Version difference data
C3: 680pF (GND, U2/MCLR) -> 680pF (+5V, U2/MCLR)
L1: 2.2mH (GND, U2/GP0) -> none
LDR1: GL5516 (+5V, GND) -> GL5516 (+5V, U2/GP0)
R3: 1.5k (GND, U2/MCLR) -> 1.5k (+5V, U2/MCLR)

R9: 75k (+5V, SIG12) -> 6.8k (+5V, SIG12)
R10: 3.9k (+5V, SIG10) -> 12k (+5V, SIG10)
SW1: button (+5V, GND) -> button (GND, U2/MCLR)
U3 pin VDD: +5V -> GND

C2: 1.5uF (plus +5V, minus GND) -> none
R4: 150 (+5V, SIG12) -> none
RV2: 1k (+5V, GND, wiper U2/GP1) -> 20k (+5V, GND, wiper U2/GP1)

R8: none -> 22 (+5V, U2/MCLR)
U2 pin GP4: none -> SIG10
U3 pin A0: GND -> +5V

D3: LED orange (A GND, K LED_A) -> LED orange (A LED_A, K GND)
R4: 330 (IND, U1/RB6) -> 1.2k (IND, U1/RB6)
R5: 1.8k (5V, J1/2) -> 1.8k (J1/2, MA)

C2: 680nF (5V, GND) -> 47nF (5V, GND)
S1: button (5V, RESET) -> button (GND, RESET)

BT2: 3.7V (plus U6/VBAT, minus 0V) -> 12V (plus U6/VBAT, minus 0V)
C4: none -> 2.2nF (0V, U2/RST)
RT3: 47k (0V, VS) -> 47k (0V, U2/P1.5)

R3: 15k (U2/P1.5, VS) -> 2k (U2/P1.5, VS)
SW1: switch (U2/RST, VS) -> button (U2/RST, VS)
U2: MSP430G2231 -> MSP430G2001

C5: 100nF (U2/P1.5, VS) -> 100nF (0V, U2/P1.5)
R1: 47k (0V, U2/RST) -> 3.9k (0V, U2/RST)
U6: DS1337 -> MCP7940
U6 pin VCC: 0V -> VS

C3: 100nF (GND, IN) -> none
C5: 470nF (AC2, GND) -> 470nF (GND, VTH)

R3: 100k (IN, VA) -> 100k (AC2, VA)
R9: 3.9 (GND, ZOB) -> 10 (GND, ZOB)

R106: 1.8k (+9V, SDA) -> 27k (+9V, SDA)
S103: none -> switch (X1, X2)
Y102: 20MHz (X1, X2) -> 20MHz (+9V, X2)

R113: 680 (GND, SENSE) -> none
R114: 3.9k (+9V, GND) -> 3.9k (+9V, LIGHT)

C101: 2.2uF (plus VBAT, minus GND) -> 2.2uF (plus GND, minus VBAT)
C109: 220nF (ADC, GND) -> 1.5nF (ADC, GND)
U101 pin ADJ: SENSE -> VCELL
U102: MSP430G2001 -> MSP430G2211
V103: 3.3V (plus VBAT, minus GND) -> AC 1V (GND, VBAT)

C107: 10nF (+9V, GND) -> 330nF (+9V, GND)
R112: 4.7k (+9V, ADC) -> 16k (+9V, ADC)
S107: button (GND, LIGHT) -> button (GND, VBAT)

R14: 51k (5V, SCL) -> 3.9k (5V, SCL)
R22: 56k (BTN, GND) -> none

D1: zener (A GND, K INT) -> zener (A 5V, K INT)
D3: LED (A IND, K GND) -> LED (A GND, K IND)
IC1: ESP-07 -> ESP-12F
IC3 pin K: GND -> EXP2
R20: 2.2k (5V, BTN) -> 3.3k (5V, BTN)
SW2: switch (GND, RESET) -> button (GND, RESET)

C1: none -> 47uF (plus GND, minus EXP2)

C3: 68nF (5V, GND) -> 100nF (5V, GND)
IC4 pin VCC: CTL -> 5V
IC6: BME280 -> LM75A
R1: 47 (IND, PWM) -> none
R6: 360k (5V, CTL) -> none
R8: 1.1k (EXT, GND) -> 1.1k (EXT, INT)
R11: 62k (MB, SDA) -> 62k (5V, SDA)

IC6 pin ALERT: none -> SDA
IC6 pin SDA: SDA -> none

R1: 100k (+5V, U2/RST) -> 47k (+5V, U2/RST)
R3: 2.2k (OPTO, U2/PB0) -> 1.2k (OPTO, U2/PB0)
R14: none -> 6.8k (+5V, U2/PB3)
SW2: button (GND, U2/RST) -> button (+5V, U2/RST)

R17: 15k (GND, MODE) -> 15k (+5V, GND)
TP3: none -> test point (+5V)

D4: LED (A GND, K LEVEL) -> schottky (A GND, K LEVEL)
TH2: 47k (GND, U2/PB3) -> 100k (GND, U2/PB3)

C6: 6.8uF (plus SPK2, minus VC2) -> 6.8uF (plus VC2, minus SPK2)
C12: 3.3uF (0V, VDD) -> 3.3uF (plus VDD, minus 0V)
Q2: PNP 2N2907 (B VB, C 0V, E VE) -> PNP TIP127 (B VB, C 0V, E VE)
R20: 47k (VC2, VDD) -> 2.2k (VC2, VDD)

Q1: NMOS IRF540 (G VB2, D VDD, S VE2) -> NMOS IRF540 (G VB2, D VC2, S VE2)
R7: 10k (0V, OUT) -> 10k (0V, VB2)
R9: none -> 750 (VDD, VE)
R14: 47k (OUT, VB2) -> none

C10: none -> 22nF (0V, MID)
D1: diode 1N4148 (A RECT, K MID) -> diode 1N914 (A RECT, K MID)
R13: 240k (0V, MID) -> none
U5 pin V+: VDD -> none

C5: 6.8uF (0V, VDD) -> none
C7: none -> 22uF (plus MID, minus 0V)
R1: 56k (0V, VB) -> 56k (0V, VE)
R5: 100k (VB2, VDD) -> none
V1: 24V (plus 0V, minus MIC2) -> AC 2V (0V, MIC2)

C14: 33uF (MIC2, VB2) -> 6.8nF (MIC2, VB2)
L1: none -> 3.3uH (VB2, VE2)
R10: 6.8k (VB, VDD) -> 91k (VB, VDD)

▸ **Task goal**: Using the data above, transcribe the lines that run from the line with "C4: none -> 2.2nF (0V, U2/RST)" to the line with "U6: DS1337 -> MCP7940", both ends kept, and output nothing else.

▸ **Problem solution**:
C4: none -> 2.2nF (0V, U2/RST)
RT3: 47k (0V, VS) -> 47k (0V, U2/P1.5)

R3: 15k (U2/P1.5, VS) -> 2k (U2/P1.5, VS)
SW1: switch (U2/RST, VS) -> button (U2/RST, VS)
U2: MSP430G2231 -> MSP430G2001

C5: 100nF (U2/P1.5, VS) -> 100nF (0V, U2/P1.5)
R1: 47k (0V, U2/RST) -> 3.9k (0V, U2/RST)
U6: DS1337 -> MCP7940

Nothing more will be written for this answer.